Problem statement
Exclude the pictures; give every entry again exactly as written.

-- Supplied records follows --

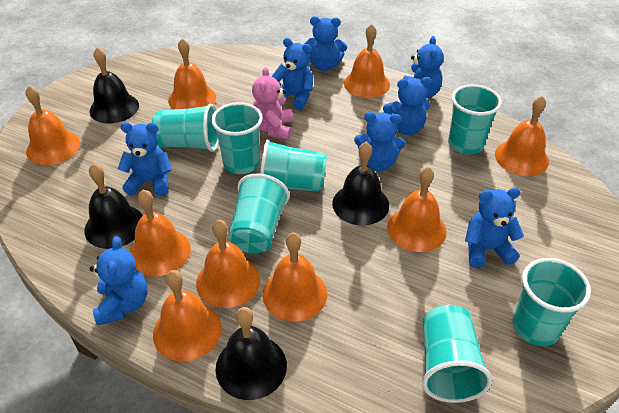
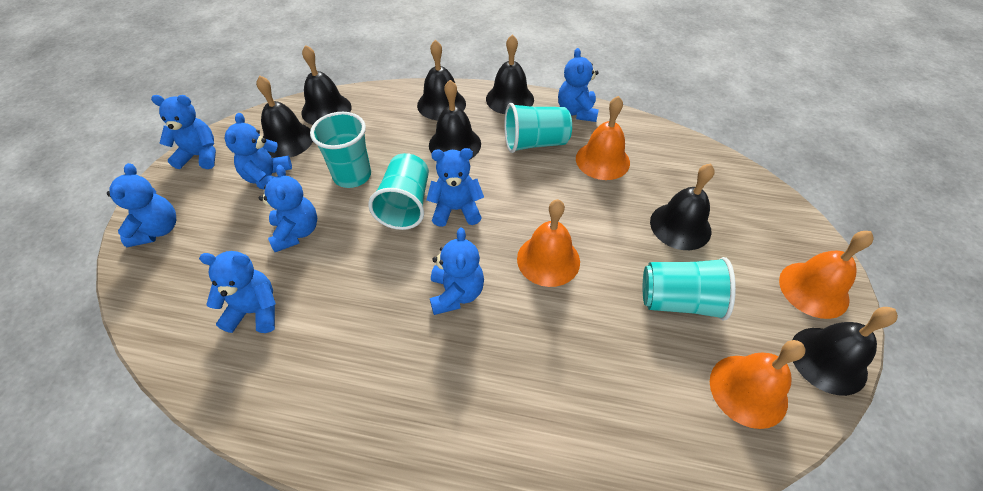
black bell: [84,163,143,249] [90,47,139,123] [215,307,287,400] [332,142,389,225] = 4 -> [256,75,313,158] [301,45,351,125] [417,40,466,120] [429,80,481,160] [486,34,534,114] [650,164,715,250] [792,307,898,396] = 7
orange bell: [26,86,80,165] [130,190,191,276] [153,270,222,361] [168,38,216,110] [196,220,260,308] [263,232,327,322] [344,24,390,98] [387,166,447,252] [495,96,549,176] = 9 -> [517,199,580,287] [576,96,630,180] [710,340,806,429] [779,231,874,319] = 4
pink teddy bear: [252,67,293,140] = 1 -> none = 0
turquoise cup: [152,104,219,152] [211,102,263,174] [229,174,289,254] [260,139,327,192] [422,305,492,403] [448,84,502,154] [513,258,591,346] = 7 -> [310,112,371,188] [368,153,429,230] [504,103,572,153] [643,257,736,321] = 4

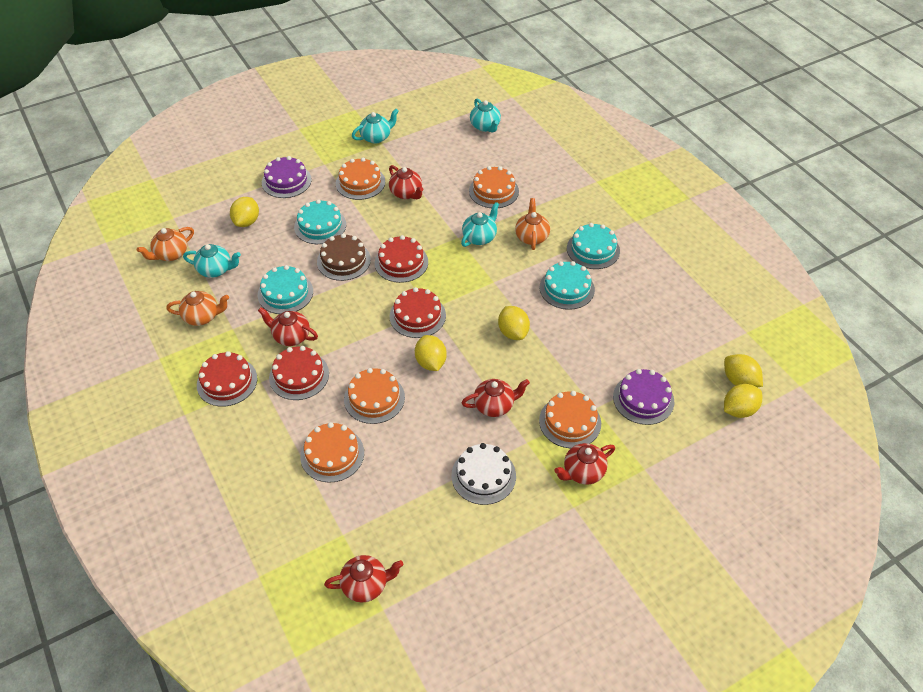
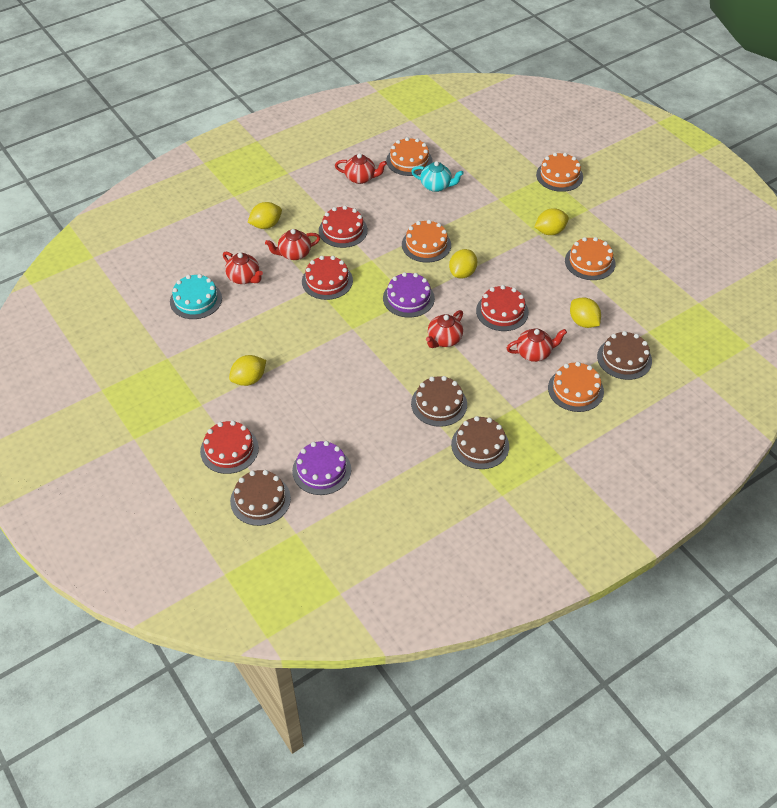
brown cake: [317,233,371,281] = 1 -> [230,470,291,526] [411,376,467,427] [451,416,509,469] [597,331,652,380] = 4
orange teapot: [137,227,194,261] [166,291,229,326] [515,198,550,250] = 3 -> none = 0
turquoise cake: [258,265,313,314] [294,199,346,244] [539,261,595,310] [567,223,620,269] = 4 -> [170,274,222,319] = 1
turquoise teapot: [183,244,241,278] [352,109,399,144] [461,202,499,247] [470,98,501,132] = 4 -> [411,161,464,192] = 1
white cake: [451,443,516,505] = 1 -> none = 0

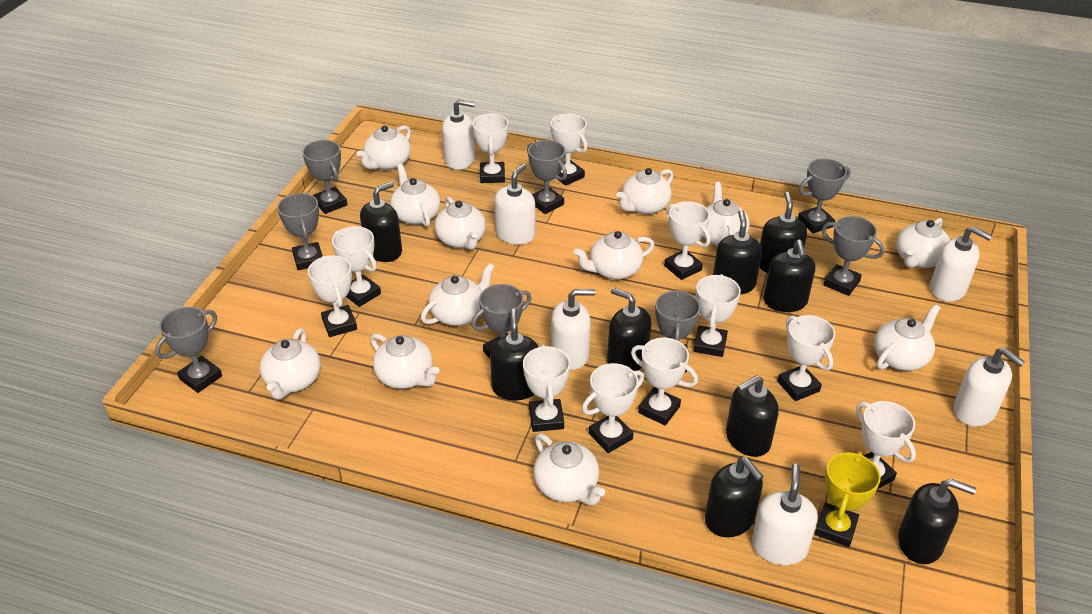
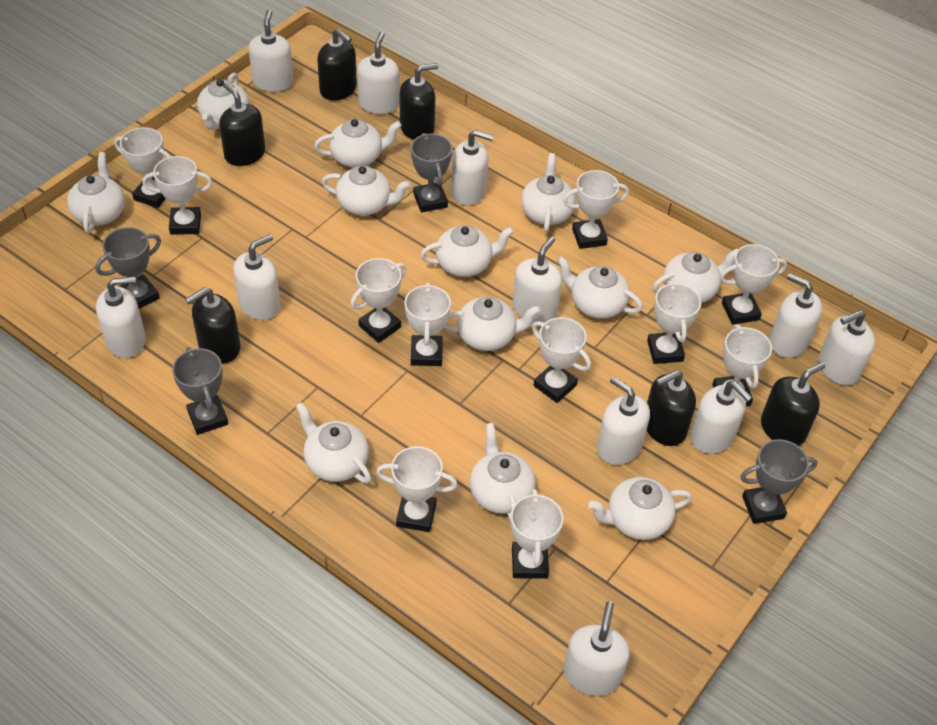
black soap dispenser: [360,181,402,262] [490,308,539,400] [607,287,651,371] [705,457,764,537] [713,210,762,295] [726,375,779,457] [759,192,807,273] [764,239,816,312] [898,479,976,564] = 9 -> [185,287,241,363] [219,83,265,166] [317,28,357,101] [400,63,438,140] [647,370,696,446] [761,362,825,446] = 6
grey trophy: [155,307,222,393] [277,193,323,270] [302,140,347,214] [471,284,531,358] [527,140,567,214] [655,289,700,373] [798,158,850,233] [822,216,885,296] = 8 -> [95,227,161,309] [172,347,228,435] [411,133,452,213] [740,439,818,524] = 4
white soap dispenser: [442,99,475,170] [494,164,536,245] [551,289,596,370] [752,464,818,565] [930,226,992,302] [953,348,1025,426] = 6 -> [96,276,146,358] [233,234,281,320] [249,10,293,92] [357,32,399,114] [451,130,494,206] [512,236,562,323] [563,601,630,696] [597,376,650,465] [690,381,752,454] [770,273,822,358] [818,310,875,385] = 11
yellow trophy: [815,451,881,547] = 1 -> none = 0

-- Supplied records concluded --

Answer space
black bell: [84,163,143,249] [90,47,139,123] [215,307,287,400] [332,142,389,225] = 4 -> [256,75,313,158] [301,45,351,125] [417,40,466,120] [429,80,481,160] [486,34,534,114] [650,164,715,250] [792,307,898,396] = 7
orange bell: [26,86,80,165] [130,190,191,276] [153,270,222,361] [168,38,216,110] [196,220,260,308] [263,232,327,322] [344,24,390,98] [387,166,447,252] [495,96,549,176] = 9 -> [517,199,580,287] [576,96,630,180] [710,340,806,429] [779,231,874,319] = 4
pink teddy bear: [252,67,293,140] = 1 -> none = 0
turquoise cup: [152,104,219,152] [211,102,263,174] [229,174,289,254] [260,139,327,192] [422,305,492,403] [448,84,502,154] [513,258,591,346] = 7 -> [310,112,371,188] [368,153,429,230] [504,103,572,153] [643,257,736,321] = 4

brown cake: [317,233,371,281] = 1 -> [230,470,291,526] [411,376,467,427] [451,416,509,469] [597,331,652,380] = 4
orange teapot: [137,227,194,261] [166,291,229,326] [515,198,550,250] = 3 -> none = 0
turquoise cake: [258,265,313,314] [294,199,346,244] [539,261,595,310] [567,223,620,269] = 4 -> [170,274,222,319] = 1
turquoise teapot: [183,244,241,278] [352,109,399,144] [461,202,499,247] [470,98,501,132] = 4 -> [411,161,464,192] = 1
white cake: [451,443,516,505] = 1 -> none = 0

black soap dispenser: [360,181,402,262] [490,308,539,400] [607,287,651,371] [705,457,764,537] [713,210,762,295] [726,375,779,457] [759,192,807,273] [764,239,816,312] [898,479,976,564] = 9 -> [185,287,241,363] [219,83,265,166] [317,28,357,101] [400,63,438,140] [647,370,696,446] [761,362,825,446] = 6
grey trophy: [155,307,222,393] [277,193,323,270] [302,140,347,214] [471,284,531,358] [527,140,567,214] [655,289,700,373] [798,158,850,233] [822,216,885,296] = 8 -> [95,227,161,309] [172,347,228,435] [411,133,452,213] [740,439,818,524] = 4
white soap dispenser: [442,99,475,170] [494,164,536,245] [551,289,596,370] [752,464,818,565] [930,226,992,302] [953,348,1025,426] = 6 -> [96,276,146,358] [233,234,281,320] [249,10,293,92] [357,32,399,114] [451,130,494,206] [512,236,562,323] [563,601,630,696] [597,376,650,465] [690,381,752,454] [770,273,822,358] [818,310,875,385] = 11
yellow trophy: [815,451,881,547] = 1 -> none = 0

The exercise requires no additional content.